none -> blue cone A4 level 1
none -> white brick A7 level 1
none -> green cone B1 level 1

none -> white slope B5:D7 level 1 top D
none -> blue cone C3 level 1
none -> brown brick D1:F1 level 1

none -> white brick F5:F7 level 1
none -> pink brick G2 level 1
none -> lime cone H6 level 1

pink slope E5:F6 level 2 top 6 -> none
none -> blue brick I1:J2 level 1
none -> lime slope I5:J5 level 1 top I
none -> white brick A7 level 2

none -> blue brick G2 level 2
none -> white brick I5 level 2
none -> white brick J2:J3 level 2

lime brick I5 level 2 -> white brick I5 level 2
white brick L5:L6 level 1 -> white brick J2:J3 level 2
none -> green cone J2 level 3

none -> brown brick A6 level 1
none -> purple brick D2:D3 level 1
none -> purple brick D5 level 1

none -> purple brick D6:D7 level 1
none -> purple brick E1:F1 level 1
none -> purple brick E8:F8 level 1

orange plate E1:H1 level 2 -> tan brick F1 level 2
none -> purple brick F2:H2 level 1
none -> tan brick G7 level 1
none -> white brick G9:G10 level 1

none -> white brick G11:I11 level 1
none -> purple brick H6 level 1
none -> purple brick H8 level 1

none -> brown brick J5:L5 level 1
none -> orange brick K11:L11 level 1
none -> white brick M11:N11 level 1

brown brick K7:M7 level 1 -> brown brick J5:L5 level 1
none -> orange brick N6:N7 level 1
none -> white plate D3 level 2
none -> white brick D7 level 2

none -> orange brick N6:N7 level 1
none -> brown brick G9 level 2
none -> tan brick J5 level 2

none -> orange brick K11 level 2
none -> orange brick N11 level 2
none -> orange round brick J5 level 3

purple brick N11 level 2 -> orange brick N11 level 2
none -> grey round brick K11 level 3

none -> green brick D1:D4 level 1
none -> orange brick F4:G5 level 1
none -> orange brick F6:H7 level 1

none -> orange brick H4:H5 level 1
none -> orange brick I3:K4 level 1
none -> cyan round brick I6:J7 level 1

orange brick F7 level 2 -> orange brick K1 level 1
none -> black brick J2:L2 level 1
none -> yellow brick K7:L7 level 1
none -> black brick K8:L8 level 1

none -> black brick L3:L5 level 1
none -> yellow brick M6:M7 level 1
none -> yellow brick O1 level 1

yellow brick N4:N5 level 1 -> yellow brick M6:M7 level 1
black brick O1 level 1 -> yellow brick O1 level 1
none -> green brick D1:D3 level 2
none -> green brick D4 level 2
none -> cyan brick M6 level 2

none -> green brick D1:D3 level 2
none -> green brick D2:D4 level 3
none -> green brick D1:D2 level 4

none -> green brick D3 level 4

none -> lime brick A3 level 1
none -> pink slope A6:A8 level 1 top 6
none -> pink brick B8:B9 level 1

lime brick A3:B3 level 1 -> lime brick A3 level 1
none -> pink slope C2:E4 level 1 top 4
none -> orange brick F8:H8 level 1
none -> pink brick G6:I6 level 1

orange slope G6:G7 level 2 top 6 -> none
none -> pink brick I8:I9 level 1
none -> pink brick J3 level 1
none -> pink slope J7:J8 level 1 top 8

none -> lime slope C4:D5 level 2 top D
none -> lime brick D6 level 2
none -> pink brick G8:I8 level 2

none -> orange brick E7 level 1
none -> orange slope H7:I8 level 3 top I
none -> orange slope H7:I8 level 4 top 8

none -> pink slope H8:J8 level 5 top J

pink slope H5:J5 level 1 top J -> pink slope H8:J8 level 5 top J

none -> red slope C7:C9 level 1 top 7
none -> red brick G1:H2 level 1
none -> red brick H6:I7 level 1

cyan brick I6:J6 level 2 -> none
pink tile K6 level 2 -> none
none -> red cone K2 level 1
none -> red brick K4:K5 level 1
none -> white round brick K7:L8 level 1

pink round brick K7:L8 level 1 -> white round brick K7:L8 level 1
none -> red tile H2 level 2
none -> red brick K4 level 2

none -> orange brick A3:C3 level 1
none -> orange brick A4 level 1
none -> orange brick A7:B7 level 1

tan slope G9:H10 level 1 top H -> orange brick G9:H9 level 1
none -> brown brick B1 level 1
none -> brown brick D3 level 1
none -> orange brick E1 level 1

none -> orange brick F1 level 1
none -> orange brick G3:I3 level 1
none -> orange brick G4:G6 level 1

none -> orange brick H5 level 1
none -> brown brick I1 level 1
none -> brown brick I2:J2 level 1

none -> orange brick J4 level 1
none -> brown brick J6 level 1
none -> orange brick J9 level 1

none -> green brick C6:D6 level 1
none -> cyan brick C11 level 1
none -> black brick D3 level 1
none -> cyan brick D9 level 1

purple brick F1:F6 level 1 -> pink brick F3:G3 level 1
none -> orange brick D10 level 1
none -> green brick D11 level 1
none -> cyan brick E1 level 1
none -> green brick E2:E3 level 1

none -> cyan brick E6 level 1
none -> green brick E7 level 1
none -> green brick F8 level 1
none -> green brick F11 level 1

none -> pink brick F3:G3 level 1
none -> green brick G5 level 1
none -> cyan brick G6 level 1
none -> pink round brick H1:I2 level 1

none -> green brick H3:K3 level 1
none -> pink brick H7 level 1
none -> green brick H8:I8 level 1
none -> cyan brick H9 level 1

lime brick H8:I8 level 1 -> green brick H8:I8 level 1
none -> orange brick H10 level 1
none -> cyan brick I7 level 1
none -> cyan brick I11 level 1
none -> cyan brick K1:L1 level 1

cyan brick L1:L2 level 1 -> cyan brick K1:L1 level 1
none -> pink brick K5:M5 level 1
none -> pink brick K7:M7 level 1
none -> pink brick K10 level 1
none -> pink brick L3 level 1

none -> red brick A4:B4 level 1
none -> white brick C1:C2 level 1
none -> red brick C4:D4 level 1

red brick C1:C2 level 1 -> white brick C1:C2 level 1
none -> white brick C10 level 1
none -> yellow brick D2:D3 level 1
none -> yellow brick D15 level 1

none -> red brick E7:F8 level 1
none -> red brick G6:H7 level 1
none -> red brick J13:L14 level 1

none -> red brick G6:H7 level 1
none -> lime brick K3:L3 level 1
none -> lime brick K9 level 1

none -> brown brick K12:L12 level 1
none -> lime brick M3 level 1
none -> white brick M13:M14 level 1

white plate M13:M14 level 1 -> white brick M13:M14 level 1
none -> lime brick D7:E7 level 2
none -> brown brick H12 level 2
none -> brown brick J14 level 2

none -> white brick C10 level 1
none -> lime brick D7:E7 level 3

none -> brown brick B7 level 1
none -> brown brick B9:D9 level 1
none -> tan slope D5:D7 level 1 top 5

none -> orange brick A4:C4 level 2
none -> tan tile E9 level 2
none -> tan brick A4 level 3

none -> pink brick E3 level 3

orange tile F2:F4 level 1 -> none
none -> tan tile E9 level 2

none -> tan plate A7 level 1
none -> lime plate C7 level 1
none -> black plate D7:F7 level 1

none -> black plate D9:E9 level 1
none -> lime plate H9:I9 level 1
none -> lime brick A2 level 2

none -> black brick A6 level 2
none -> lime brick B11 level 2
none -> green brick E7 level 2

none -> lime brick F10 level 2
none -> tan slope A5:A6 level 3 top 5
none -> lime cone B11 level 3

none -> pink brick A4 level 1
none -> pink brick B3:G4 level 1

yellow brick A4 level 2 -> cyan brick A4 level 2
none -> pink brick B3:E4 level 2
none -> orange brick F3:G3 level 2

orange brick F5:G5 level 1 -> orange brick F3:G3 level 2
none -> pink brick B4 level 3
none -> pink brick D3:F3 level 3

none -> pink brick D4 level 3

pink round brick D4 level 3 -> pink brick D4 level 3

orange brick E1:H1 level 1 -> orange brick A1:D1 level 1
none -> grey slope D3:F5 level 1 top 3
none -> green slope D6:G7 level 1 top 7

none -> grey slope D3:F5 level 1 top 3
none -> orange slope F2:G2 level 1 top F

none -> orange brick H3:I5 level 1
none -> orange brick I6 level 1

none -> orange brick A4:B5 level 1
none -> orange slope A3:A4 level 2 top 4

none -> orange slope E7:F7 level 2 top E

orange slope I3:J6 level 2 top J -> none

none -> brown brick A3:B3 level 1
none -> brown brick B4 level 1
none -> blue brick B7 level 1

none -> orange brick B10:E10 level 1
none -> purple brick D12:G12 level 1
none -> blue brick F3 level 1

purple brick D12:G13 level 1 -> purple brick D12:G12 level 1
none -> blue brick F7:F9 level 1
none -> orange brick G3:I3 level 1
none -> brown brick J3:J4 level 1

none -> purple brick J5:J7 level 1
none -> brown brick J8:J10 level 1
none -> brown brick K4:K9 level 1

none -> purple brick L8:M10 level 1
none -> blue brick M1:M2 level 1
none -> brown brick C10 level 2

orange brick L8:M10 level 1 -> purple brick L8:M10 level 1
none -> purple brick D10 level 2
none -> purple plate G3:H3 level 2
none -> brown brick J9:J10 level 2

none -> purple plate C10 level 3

* YOUR INSTRUCTIONS:
Return only the stretch of the material above from the line holding "none -> green slope D6:G7 level 1 top 7" through the line holding "none -> blue brick B7 level 1", copied exactly.

* EXERCISE RESPONSE:
none -> green slope D6:G7 level 1 top 7

none -> grey slope D3:F5 level 1 top 3
none -> orange slope F2:G2 level 1 top F

none -> orange brick H3:I5 level 1
none -> orange brick I6 level 1

none -> orange brick A4:B5 level 1
none -> orange slope A3:A4 level 2 top 4

none -> orange slope E7:F7 level 2 top E

orange slope I3:J6 level 2 top J -> none

none -> brown brick A3:B3 level 1
none -> brown brick B4 level 1
none -> blue brick B7 level 1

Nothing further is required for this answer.